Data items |
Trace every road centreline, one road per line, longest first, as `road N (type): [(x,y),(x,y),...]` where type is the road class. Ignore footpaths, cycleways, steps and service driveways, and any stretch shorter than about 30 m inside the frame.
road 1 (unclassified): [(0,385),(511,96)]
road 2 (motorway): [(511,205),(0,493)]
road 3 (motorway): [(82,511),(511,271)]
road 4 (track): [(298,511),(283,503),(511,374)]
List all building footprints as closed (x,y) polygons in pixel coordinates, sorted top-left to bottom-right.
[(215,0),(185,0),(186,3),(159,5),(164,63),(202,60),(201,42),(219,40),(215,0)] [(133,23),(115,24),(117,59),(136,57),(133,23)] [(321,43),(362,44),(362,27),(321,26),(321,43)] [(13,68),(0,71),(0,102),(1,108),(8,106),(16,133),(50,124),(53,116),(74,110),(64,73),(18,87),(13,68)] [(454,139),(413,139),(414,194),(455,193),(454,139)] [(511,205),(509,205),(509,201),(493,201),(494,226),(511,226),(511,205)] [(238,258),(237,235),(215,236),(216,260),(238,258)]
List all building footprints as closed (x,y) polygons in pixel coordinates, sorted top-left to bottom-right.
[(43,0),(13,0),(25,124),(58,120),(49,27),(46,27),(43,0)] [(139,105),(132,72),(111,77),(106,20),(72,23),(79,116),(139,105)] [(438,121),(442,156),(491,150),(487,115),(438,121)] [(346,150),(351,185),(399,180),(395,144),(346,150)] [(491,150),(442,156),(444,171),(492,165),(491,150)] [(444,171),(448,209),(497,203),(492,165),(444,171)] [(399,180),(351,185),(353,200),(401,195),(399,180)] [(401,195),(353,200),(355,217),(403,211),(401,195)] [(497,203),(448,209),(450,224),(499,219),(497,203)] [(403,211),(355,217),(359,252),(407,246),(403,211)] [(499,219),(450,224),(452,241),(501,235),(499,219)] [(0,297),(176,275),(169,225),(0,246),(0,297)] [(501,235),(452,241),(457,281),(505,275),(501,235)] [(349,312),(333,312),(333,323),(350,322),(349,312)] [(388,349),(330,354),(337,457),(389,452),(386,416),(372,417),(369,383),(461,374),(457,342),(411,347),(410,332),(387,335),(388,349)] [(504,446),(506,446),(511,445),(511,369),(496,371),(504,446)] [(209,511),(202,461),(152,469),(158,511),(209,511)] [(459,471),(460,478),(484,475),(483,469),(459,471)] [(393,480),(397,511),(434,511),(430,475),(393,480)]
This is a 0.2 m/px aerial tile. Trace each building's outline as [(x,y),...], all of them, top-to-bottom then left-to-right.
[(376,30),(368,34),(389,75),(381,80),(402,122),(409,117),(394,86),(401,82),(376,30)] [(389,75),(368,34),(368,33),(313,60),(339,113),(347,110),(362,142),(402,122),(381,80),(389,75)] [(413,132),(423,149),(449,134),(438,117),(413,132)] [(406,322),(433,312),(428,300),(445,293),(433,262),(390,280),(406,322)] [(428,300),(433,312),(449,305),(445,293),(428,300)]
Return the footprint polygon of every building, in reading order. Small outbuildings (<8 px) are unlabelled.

Task prompt |
Quote the whole listing above word for word, keeping every line unchanged.

Worked solution |
Trace every road centreline, one road per line, longest first, as `road N (type): [(x,y),(x,y),...]` where type is the road class. Ignore footpaths, cycleways, steps and service driveways, and any stretch shorter than about 30 m inside the frame.
road 1 (unclassified): [(0,385),(511,96)]
road 2 (motorway): [(511,205),(0,493)]
road 3 (motorway): [(82,511),(511,271)]
road 4 (track): [(298,511),(283,503),(511,374)]
List all building footprints as closed (x,y) polygons in pixel coordinates, sorted top-left to bottom-right.
[(215,0),(185,0),(186,3),(159,5),(164,63),(202,60),(201,42),(219,40),(215,0)] [(133,23),(115,24),(117,59),(136,57),(133,23)] [(321,43),(362,44),(362,27),(321,26),(321,43)] [(13,68),(0,71),(0,102),(1,108),(8,106),(16,133),(50,124),(53,116),(74,110),(64,73),(18,87),(13,68)] [(454,139),(413,139),(414,194),(455,193),(454,139)] [(511,205),(509,205),(509,201),(493,201),(494,226),(511,226),(511,205)] [(238,258),(237,235),(215,236),(216,260),(238,258)]
List all building footprints as closed (x,y) polygons in pixel coordinates, sorted top-left to bottom-right.
[(43,0),(13,0),(25,124),(58,120),(49,27),(46,27),(43,0)] [(139,105),(132,72),(111,77),(106,20),(72,23),(79,116),(139,105)] [(438,121),(442,156),(491,150),(487,115),(438,121)] [(346,150),(351,185),(399,180),(395,144),(346,150)] [(491,150),(442,156),(444,171),(492,165),(491,150)] [(444,171),(448,209),(497,203),(492,165),(444,171)] [(399,180),(351,185),(353,200),(401,195),(399,180)] [(401,195),(353,200),(355,217),(403,211),(401,195)] [(497,203),(448,209),(450,224),(499,219),(497,203)] [(403,211),(355,217),(359,252),(407,246),(403,211)] [(499,219),(450,224),(452,241),(501,235),(499,219)] [(0,297),(176,275),(169,225),(0,246),(0,297)] [(501,235),(452,241),(457,281),(505,275),(501,235)] [(349,312),(333,312),(333,323),(350,322),(349,312)] [(388,349),(330,354),(337,457),(389,452),(386,416),(372,417),(369,383),(461,374),(457,342),(411,347),(410,332),(387,335),(388,349)] [(504,446),(506,446),(511,445),(511,369),(496,371),(504,446)] [(209,511),(202,461),(152,469),(158,511),(209,511)] [(459,471),(460,478),(484,475),(483,469),(459,471)] [(393,480),(397,511),(434,511),(430,475),(393,480)]
This is a 0.2 m/px aerial tile. Trace each building's outline as [(x,y),...], all of them, top-to-bottom then left-to-right.
[(376,30),(368,34),(389,75),(381,80),(402,122),(409,117),(394,86),(401,82),(376,30)] [(389,75),(368,34),(368,33),(313,60),(339,113),(347,110),(362,142),(402,122),(381,80),(389,75)] [(413,132),(423,149),(449,134),(438,117),(413,132)] [(406,322),(433,312),(428,300),(445,293),(433,262),(390,280),(406,322)] [(428,300),(433,312),(449,305),(445,293),(428,300)]
Return the footprint polygon of every building, in reading order. Small outbuildings (<8 px) are unlabelled.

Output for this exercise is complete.